Task input —
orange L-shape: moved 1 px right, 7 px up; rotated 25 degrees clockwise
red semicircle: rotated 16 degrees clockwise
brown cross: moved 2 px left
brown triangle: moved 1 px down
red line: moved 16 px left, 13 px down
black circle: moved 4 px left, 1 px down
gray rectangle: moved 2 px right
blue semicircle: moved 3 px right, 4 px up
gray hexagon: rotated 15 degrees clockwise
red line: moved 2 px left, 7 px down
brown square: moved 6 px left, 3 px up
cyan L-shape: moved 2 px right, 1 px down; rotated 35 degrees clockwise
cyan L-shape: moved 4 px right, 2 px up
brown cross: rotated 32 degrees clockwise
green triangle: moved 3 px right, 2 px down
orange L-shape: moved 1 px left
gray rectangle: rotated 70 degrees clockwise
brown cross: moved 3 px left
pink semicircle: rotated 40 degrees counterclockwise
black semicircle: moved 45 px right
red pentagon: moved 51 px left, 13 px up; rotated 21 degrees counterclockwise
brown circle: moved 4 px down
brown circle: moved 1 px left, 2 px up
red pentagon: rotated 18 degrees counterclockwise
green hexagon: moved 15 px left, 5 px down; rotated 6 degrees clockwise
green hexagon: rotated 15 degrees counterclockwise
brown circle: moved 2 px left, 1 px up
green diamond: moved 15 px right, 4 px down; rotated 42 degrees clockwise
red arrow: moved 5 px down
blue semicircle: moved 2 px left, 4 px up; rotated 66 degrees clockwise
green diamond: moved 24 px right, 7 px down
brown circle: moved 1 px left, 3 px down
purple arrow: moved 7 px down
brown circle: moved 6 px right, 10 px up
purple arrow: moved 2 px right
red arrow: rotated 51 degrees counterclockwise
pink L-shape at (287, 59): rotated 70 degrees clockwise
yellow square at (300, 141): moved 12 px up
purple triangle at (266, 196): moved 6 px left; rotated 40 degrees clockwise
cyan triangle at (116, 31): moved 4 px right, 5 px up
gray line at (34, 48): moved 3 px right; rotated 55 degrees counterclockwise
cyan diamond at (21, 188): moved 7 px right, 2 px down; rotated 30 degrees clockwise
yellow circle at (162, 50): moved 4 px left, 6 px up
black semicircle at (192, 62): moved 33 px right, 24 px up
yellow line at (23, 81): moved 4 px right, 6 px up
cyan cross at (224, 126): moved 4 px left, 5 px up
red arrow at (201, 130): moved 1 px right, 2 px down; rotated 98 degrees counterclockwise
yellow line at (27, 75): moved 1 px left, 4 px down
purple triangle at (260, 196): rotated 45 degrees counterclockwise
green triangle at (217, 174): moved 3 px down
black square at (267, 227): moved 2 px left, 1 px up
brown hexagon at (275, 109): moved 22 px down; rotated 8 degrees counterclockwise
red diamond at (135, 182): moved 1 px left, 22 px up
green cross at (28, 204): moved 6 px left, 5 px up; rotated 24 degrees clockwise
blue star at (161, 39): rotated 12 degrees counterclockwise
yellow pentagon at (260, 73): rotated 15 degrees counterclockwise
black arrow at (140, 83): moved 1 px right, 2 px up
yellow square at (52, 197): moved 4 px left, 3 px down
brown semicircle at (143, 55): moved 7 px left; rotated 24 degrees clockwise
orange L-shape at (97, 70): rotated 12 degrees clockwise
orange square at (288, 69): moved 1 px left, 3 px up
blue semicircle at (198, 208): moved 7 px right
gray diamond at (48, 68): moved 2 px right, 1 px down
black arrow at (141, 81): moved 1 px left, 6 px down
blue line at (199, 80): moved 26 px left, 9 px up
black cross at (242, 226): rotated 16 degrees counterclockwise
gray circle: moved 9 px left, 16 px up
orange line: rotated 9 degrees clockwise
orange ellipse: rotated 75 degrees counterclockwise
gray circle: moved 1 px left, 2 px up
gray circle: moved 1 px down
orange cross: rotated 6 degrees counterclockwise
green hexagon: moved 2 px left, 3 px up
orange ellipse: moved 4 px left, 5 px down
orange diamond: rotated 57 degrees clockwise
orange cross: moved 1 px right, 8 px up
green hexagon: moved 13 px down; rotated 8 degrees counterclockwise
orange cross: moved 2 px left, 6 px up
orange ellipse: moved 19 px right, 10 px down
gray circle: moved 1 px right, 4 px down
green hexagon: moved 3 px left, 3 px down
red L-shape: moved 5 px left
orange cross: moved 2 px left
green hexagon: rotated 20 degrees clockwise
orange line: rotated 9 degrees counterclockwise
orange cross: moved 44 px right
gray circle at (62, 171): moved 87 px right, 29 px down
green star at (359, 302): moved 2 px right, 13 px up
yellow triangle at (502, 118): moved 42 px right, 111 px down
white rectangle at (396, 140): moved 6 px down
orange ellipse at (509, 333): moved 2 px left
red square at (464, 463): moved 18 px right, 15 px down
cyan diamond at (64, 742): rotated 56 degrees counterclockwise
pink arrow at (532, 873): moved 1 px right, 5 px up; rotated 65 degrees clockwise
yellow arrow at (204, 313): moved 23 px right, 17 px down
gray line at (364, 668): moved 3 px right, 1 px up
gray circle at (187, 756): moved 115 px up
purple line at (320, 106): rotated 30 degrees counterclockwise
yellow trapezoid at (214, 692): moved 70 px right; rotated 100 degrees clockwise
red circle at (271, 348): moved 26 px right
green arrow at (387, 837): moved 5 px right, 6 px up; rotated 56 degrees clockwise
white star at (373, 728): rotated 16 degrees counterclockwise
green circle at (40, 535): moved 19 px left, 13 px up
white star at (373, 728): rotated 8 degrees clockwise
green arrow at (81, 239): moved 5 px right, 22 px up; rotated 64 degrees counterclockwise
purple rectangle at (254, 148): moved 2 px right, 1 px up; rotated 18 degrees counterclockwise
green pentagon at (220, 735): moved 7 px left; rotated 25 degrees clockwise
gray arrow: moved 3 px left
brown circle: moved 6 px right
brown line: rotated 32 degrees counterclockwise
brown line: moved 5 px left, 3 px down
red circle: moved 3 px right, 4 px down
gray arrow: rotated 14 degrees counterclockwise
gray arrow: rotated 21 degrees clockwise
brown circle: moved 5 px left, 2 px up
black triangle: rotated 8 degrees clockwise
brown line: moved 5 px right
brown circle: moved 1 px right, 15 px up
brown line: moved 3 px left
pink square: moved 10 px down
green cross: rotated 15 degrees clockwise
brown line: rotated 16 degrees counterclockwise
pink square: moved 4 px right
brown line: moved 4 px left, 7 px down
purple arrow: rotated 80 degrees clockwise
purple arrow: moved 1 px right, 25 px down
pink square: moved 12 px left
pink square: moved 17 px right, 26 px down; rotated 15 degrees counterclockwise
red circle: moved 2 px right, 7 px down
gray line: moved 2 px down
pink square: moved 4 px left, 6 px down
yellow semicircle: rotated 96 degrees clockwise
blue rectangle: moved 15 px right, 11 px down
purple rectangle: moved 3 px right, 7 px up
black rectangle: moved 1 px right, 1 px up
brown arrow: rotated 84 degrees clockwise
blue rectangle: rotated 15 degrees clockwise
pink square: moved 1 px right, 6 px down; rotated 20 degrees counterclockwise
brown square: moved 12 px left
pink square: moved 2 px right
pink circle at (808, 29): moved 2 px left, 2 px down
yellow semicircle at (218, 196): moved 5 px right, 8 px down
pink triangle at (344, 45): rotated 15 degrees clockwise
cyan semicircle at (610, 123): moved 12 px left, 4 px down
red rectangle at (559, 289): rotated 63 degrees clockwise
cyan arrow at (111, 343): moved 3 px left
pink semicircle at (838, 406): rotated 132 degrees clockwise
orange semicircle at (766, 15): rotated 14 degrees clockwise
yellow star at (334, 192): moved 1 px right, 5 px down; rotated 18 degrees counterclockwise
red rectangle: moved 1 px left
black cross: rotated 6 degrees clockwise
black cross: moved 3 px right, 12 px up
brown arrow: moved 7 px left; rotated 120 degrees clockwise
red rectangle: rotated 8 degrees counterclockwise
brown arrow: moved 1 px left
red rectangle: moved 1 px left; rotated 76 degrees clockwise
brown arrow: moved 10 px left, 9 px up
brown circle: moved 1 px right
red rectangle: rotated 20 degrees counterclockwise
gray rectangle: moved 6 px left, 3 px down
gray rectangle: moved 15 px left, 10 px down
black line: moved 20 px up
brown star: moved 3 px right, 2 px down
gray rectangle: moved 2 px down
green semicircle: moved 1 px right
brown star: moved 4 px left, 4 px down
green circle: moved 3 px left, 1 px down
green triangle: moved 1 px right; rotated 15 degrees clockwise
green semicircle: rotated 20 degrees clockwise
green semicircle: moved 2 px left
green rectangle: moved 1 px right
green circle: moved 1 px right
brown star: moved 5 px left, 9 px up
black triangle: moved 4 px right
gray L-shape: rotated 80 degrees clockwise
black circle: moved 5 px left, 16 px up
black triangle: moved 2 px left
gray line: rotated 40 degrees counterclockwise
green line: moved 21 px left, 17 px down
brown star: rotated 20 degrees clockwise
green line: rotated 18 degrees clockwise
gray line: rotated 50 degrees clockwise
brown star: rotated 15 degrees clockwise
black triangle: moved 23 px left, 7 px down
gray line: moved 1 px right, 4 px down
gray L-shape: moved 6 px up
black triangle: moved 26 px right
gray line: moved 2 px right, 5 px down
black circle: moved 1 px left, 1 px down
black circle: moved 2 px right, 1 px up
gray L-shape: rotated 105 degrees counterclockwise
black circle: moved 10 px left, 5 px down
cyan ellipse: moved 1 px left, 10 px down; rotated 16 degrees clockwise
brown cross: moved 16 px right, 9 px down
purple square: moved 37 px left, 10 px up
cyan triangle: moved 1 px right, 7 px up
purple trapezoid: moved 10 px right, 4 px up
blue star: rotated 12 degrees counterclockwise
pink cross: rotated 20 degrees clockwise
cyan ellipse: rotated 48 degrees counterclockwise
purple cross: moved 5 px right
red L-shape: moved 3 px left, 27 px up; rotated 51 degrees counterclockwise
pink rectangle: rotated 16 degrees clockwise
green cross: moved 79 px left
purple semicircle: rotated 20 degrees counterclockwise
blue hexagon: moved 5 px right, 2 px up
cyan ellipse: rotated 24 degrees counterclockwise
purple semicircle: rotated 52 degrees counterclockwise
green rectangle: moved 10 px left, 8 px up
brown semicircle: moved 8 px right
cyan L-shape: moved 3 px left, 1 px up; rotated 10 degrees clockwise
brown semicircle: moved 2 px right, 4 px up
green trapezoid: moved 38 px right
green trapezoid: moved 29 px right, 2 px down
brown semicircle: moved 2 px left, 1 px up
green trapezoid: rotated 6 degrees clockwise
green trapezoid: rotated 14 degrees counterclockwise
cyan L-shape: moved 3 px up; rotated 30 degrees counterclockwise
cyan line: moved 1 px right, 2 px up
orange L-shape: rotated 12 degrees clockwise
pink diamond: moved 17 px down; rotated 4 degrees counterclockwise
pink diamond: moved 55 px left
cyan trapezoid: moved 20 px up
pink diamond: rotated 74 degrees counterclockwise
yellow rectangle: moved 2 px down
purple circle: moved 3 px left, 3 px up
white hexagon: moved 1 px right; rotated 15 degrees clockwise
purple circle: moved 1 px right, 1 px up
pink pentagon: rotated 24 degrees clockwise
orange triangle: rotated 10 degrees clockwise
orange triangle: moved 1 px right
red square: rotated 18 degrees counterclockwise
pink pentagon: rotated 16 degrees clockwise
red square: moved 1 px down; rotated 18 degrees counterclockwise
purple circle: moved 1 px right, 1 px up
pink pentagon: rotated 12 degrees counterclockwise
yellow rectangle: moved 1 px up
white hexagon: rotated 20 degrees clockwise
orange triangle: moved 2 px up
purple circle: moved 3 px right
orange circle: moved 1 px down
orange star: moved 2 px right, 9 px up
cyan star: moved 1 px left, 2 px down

Problem details — Transcribe the entries verbatim, starting at the first line of the entries and ending at the line that contains "purple triangle at (266, 196): moved", with both of those lines included.

Correct answer —
orange L-shape: moved 1 px right, 7 px up; rotated 25 degrees clockwise
red semicircle: rotated 16 degrees clockwise
brown cross: moved 2 px left
brown triangle: moved 1 px down
red line: moved 16 px left, 13 px down
black circle: moved 4 px left, 1 px down
gray rectangle: moved 2 px right
blue semicircle: moved 3 px right, 4 px up
gray hexagon: rotated 15 degrees clockwise
red line: moved 2 px left, 7 px down
brown square: moved 6 px left, 3 px up
cyan L-shape: moved 2 px right, 1 px down; rotated 35 degrees clockwise
cyan L-shape: moved 4 px right, 2 px up
brown cross: rotated 32 degrees clockwise
green triangle: moved 3 px right, 2 px down
orange L-shape: moved 1 px left
gray rectangle: rotated 70 degrees clockwise
brown cross: moved 3 px left
pink semicircle: rotated 40 degrees counterclockwise
black semicircle: moved 45 px right
red pentagon: moved 51 px left, 13 px up; rotated 21 degrees counterclockwise
brown circle: moved 4 px down
brown circle: moved 1 px left, 2 px up
red pentagon: rotated 18 degrees counterclockwise
green hexagon: moved 15 px left, 5 px down; rotated 6 degrees clockwise
green hexagon: rotated 15 degrees counterclockwise
brown circle: moved 2 px left, 1 px up
green diamond: moved 15 px right, 4 px down; rotated 42 degrees clockwise
red arrow: moved 5 px down
blue semicircle: moved 2 px left, 4 px up; rotated 66 degrees clockwise
green diamond: moved 24 px right, 7 px down
brown circle: moved 1 px left, 3 px down
purple arrow: moved 7 px down
brown circle: moved 6 px right, 10 px up
purple arrow: moved 2 px right
red arrow: rotated 51 degrees counterclockwise
pink L-shape at (287, 59): rotated 70 degrees clockwise
yellow square at (300, 141): moved 12 px up
purple triangle at (266, 196): moved 6 px left; rotated 40 degrees clockwise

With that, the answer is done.